WORK ITEM: Transcribe the data underneath exactly. No images belong in your version.

DATA SHOWN:
>>>>

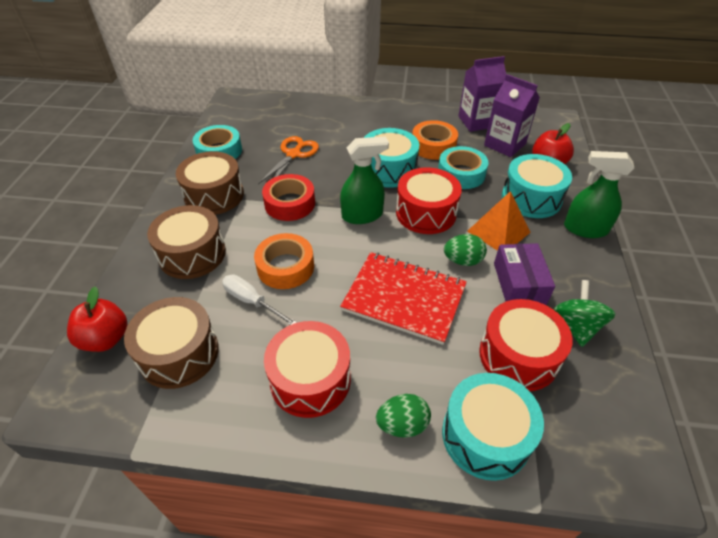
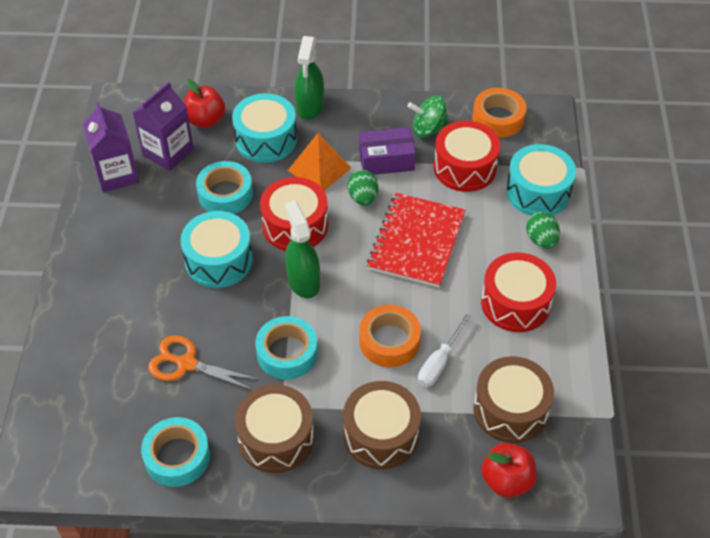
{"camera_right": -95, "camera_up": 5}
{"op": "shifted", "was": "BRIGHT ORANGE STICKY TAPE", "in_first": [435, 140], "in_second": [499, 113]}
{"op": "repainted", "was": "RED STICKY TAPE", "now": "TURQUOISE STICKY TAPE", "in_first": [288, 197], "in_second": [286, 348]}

<<<<

SOLUTION FOR THIS EXERCISE:
{"camera_right": -95, "camera_up": 5}
{"op": "shifted", "was": "BRIGHT ORANGE STICKY TAPE", "in_first": [435, 140], "in_second": [499, 113]}
{"op": "repainted", "was": "RED STICKY TAPE", "now": "TURQUOISE STICKY TAPE", "in_first": [288, 197], "in_second": [286, 348]}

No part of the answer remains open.